:: TASK ::
Give back exactly the lines of the data below, starting with the line that has "camera: 15 degrees right, 15 degrees down" and going on through the line that has "(612, 235) = (722, 271): black".

:: DATA RECORDS ::
********
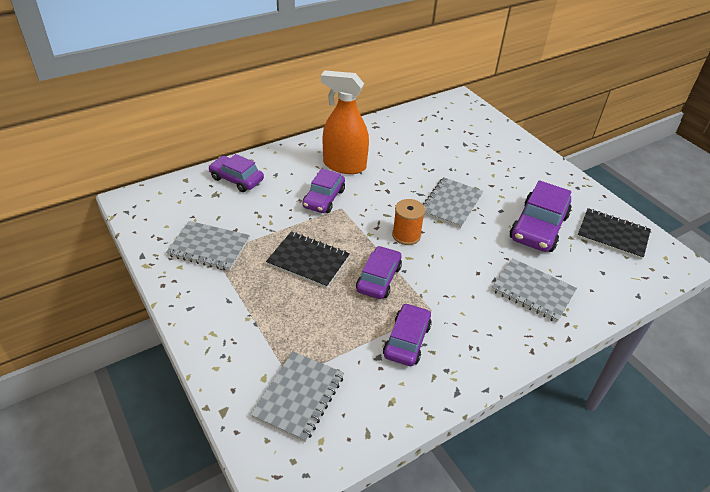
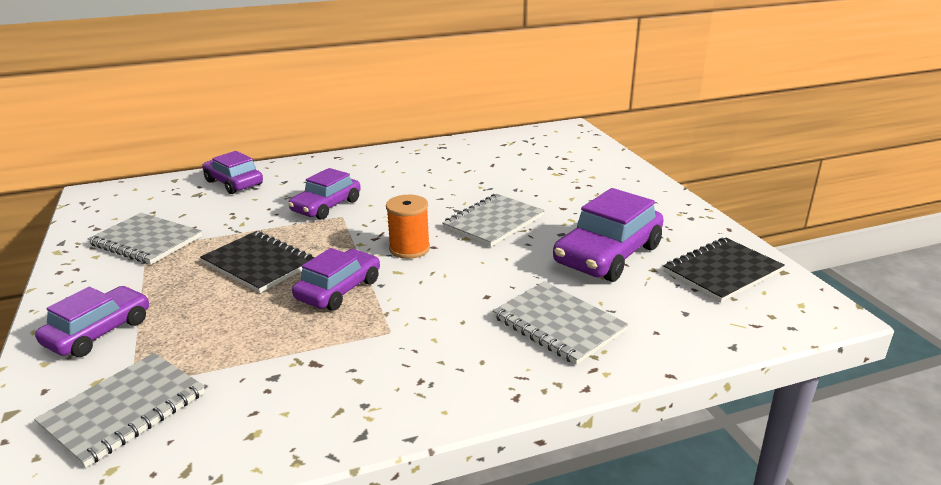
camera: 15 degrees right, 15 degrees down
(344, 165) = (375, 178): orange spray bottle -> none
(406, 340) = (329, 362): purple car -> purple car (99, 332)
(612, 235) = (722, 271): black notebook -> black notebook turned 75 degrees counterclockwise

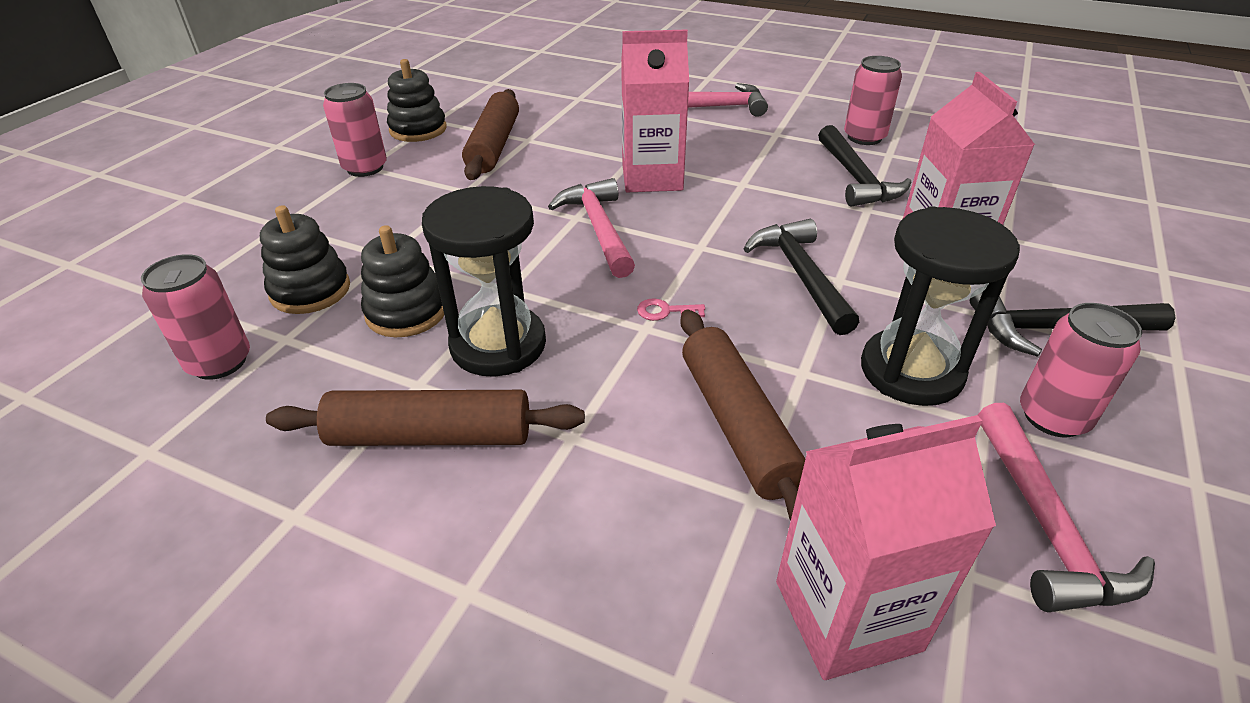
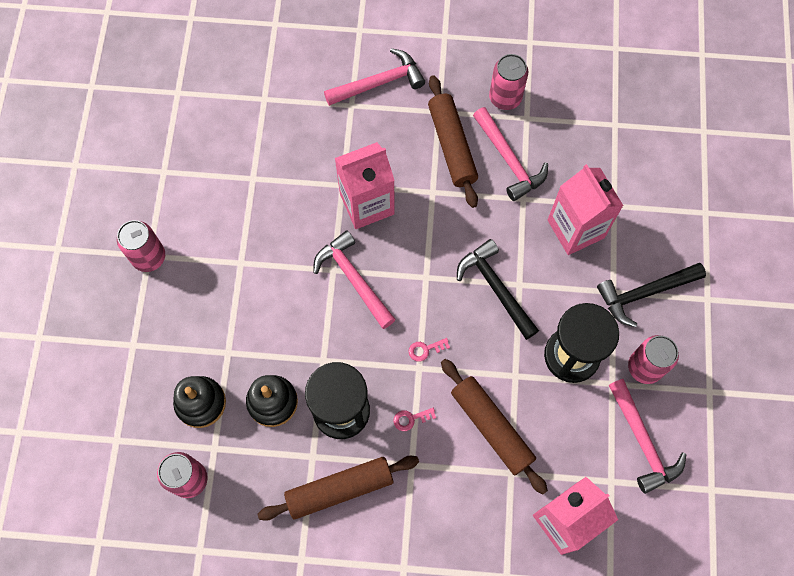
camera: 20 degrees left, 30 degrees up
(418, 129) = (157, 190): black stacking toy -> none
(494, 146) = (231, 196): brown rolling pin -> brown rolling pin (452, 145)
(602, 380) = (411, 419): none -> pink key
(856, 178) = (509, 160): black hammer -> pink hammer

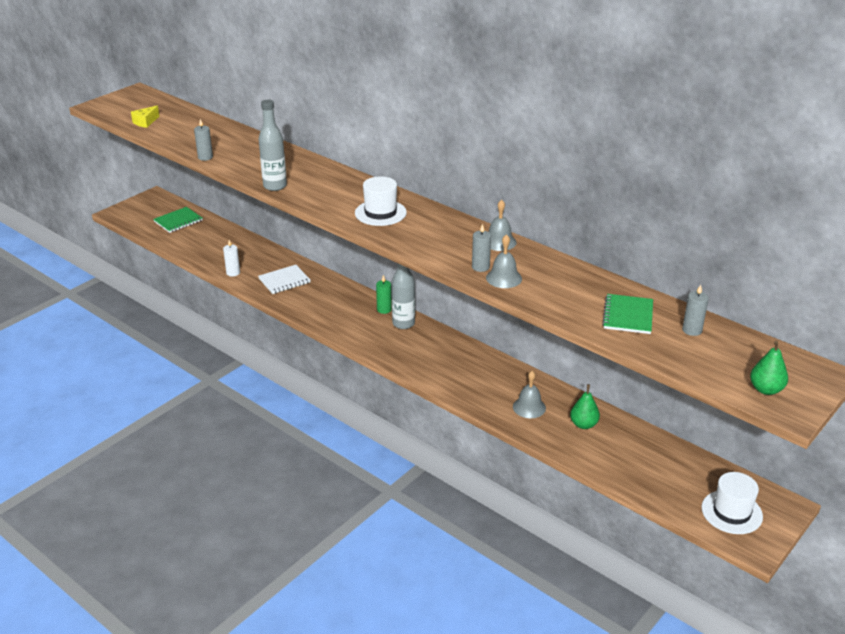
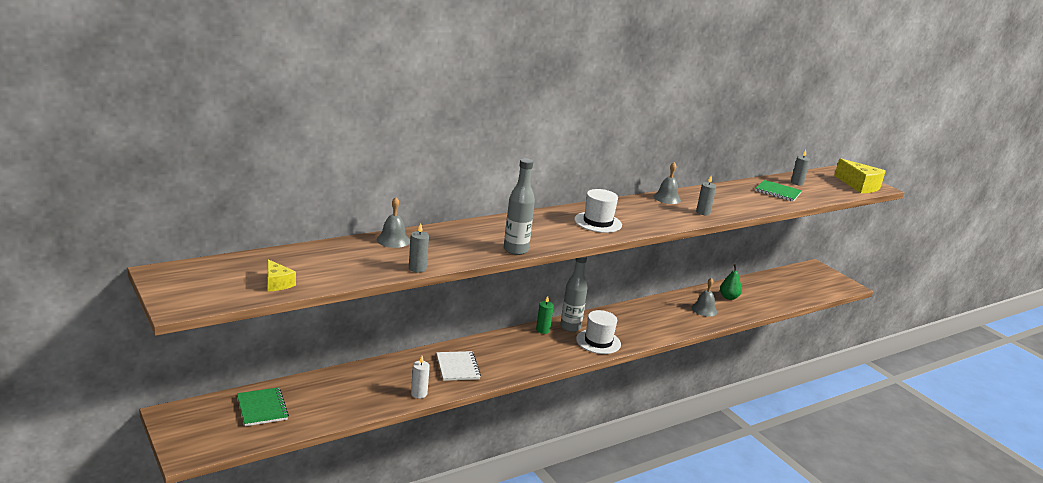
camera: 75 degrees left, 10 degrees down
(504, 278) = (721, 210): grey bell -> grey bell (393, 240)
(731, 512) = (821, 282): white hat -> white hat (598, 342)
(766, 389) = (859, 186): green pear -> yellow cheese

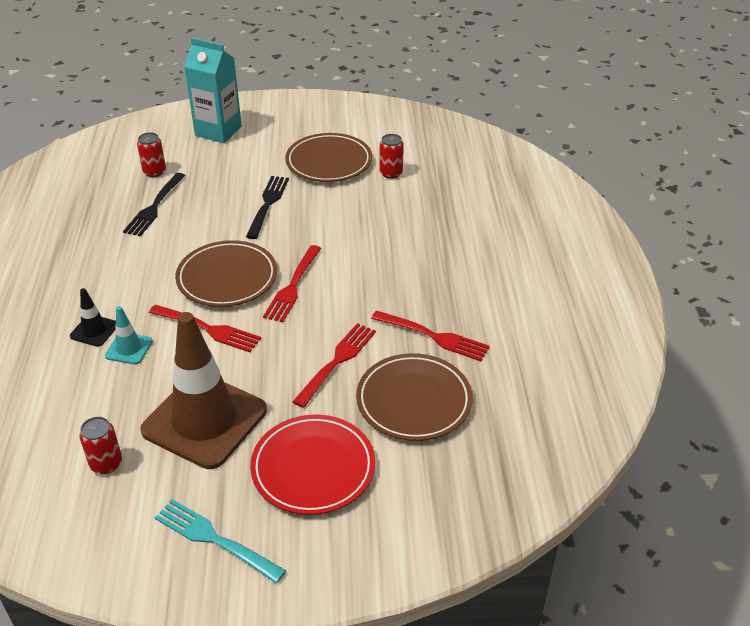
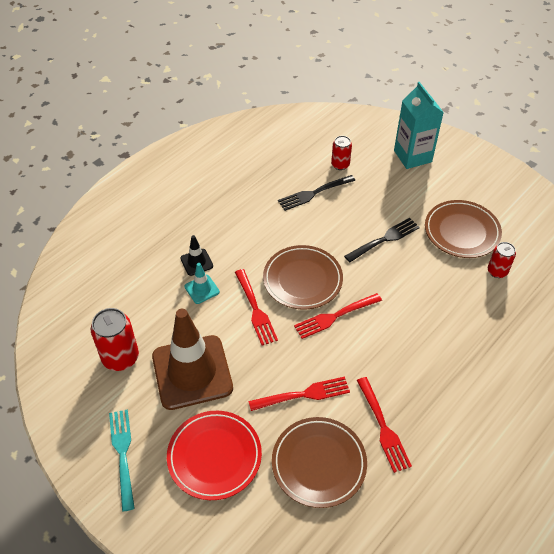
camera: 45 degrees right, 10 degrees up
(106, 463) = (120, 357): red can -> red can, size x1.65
********
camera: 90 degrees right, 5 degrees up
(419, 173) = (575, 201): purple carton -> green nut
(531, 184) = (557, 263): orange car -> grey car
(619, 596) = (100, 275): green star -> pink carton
********
:: SOLUTION BELOW ::
camera: 15 degrees right, 15 degrees down
(344, 165) = (375, 178): orange spray bottle -> none
(406, 340) = (329, 362): purple car -> purple car (99, 332)
(612, 235) = (722, 271): black notebook -> black notebook turned 75 degrees counterclockwise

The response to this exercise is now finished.